**Aim:** Write out everything from the start of the entries below down to and including the line containing "FW [26, 58]", reproducing each line without any change.

┄┄┄┄┄┄┄┄┄┄┄┄┄┄┄┄┄┄┄┄

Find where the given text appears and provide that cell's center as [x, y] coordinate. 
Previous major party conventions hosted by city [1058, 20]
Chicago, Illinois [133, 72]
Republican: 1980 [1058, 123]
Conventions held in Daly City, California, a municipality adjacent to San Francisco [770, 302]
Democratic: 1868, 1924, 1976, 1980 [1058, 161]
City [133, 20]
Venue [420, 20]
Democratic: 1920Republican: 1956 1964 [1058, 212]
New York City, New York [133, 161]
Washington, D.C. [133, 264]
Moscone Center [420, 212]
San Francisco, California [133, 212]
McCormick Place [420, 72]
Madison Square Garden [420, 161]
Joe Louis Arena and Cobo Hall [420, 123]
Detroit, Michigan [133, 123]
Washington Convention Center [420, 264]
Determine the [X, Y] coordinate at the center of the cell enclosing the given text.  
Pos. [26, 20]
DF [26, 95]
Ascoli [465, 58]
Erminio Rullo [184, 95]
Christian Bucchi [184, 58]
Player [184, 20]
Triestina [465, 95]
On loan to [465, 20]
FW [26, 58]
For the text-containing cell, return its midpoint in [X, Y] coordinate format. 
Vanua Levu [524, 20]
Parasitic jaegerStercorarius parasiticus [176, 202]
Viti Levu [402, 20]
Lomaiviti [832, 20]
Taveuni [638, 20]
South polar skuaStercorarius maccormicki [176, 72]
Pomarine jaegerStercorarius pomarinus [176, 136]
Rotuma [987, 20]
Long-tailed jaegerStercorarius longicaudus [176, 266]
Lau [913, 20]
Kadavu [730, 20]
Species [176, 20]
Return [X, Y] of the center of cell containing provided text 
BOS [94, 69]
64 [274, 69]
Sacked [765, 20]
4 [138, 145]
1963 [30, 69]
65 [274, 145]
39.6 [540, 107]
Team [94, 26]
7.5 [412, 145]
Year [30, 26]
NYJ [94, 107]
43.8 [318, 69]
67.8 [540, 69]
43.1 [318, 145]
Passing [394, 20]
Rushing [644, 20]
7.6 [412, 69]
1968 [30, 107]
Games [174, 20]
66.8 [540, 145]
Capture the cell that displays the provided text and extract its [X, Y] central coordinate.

┄┄┄┄┄┄┄┄┄┄┄┄┄┄┄┄┄┄┄┄

**Response below:**
Find where the given text appears and provide that cell's center as [x, y] coordinate. 
Previous major party conventions hosted by city [1058, 20]
Chicago, Illinois [133, 72]
Republican: 1980 [1058, 123]
Conventions held in Daly City, California, a municipality adjacent to San Francisco [770, 302]
Democratic: 1868, 1924, 1976, 1980 [1058, 161]
City [133, 20]
Venue [420, 20]
Democratic: 1920Republican: 1956 1964 [1058, 212]
New York City, New York [133, 161]
Washington, D.C. [133, 264]
Moscone Center [420, 212]
San Francisco, California [133, 212]
McCormick Place [420, 72]
Madison Square Garden [420, 161]
Joe Louis Arena and Cobo Hall [420, 123]
Detroit, Michigan [133, 123]
Washington Convention Center [420, 264]
Determine the [X, Y] coordinate at the center of the cell enclosing the given text.  
Pos. [26, 20]
DF [26, 95]
Ascoli [465, 58]
Erminio Rullo [184, 95]
Christian Bucchi [184, 58]
Player [184, 20]
Triestina [465, 95]
On loan to [465, 20]
FW [26, 58]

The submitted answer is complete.